Stored items from a collection
- Opening Delimiter -
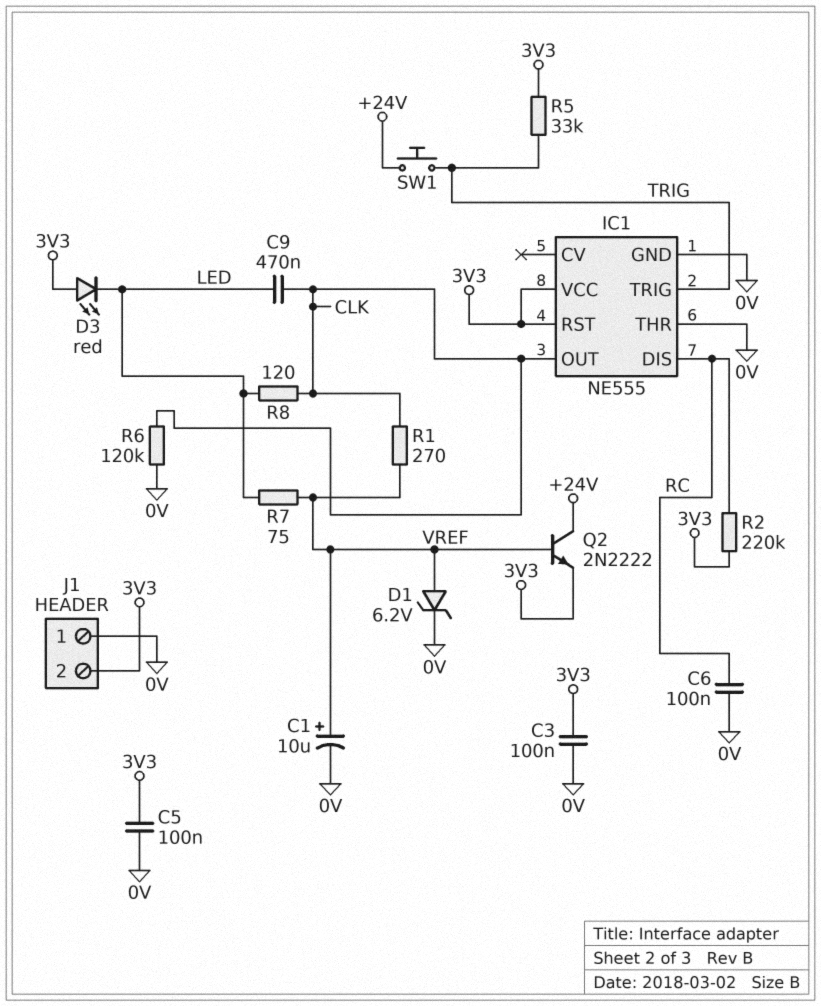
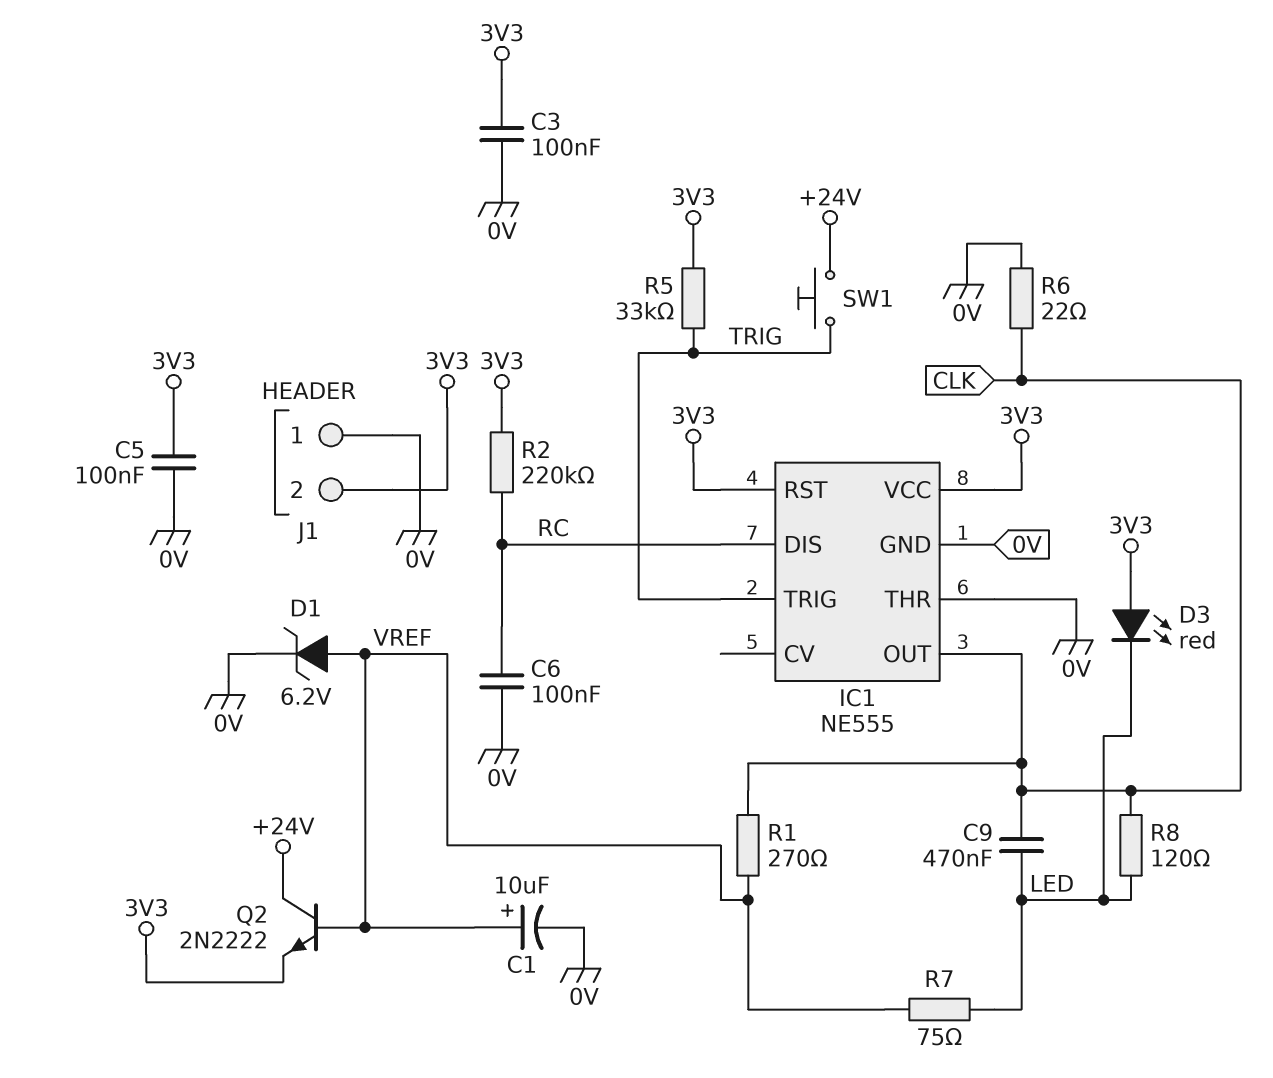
R6: 120k (0V, CLK) -> 22 (0V, CLK)

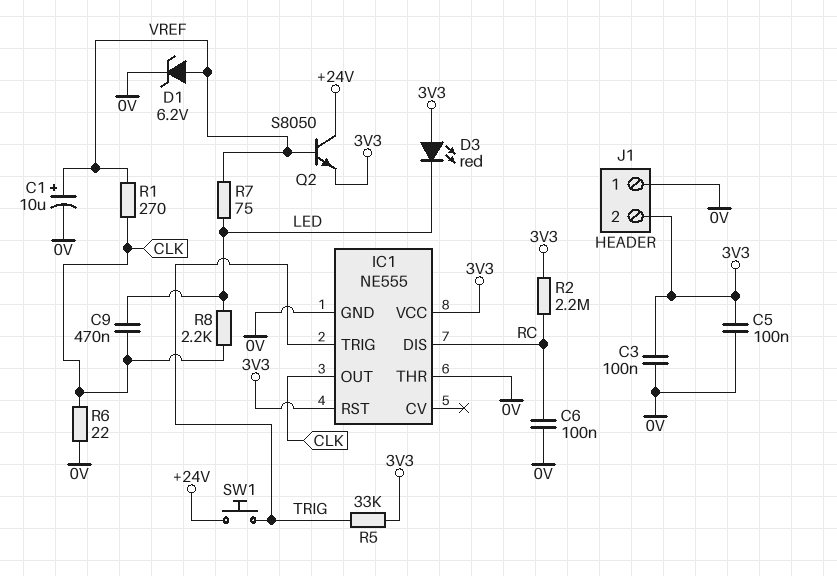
Q2: NPN 2N2222 (B VREF, C +24V, E 3V3) -> NPN S8050 (B VREF, C +24V, E 3V3)
R2: 220k (3V3, RC) -> 2.2M (3V3, RC)
R8: 120 (CLK, LED) -> 2.2k (CLK, LED)

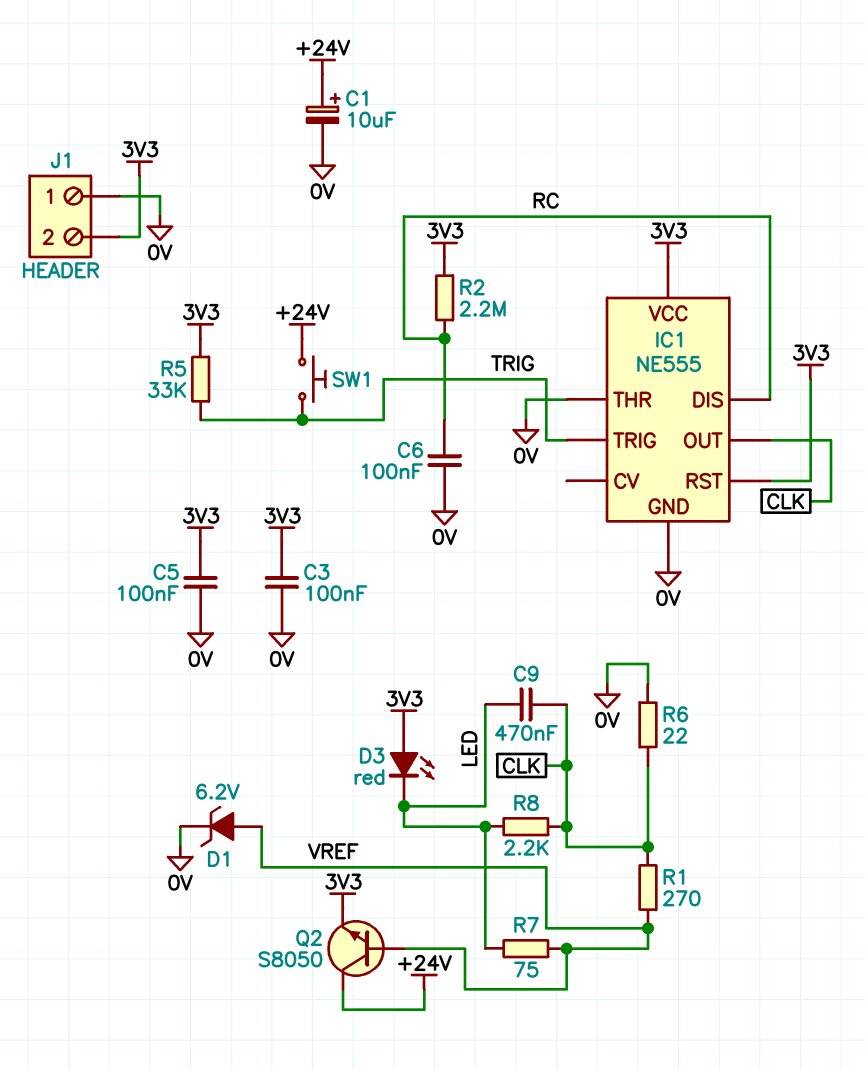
C1: 10uF (plus VREF, minus 0V) -> 10uF (plus +24V, minus 0V)

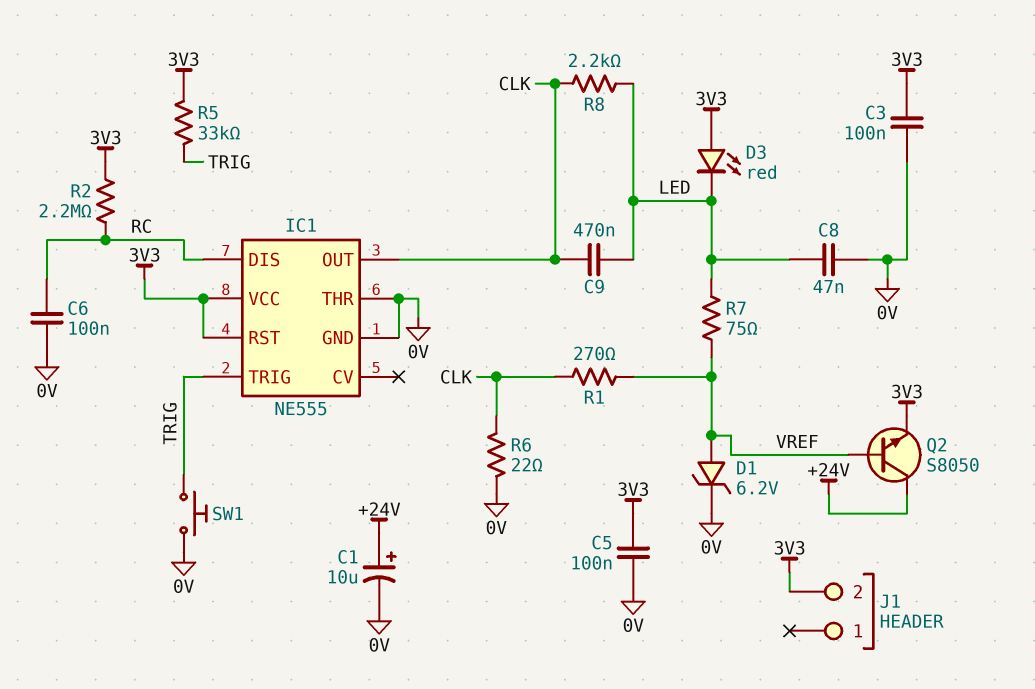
C8: none -> 47nF (0V, LED)
J1 pin 1: 0V -> none
SW1: button (+24V, TRIG) -> button (0V, TRIG)

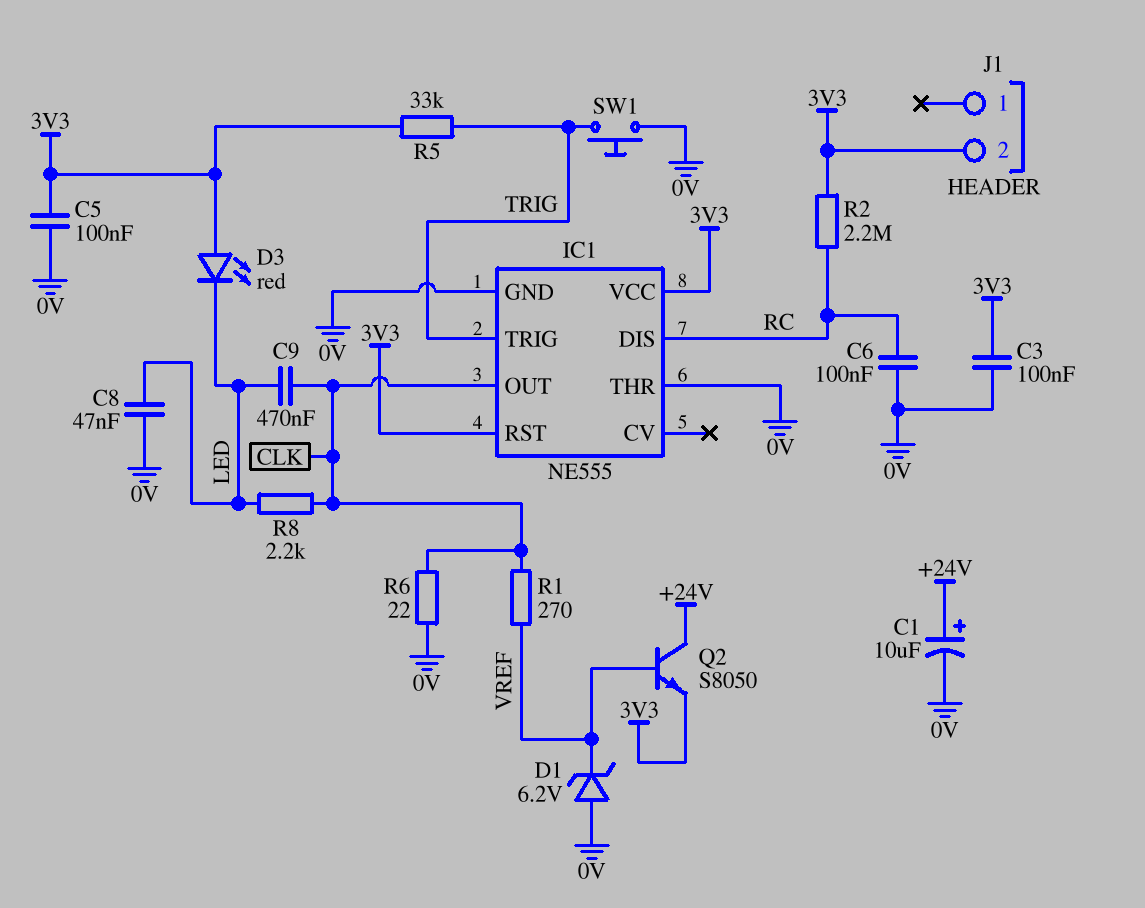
D1: zener 6.2V (A VREF, K 0V) -> zener 6.2V (A 0V, K VREF)
R7: 75 (LED, VREF) -> none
- Closing Delimiter -
* **Exercise requirements**: Gather each line in these records that contains the string "none".

* **Solution to this exercise**:
C8: none -> 47nF (0V, LED)
J1 pin 1: 0V -> none
R7: 75 (LED, VREF) -> none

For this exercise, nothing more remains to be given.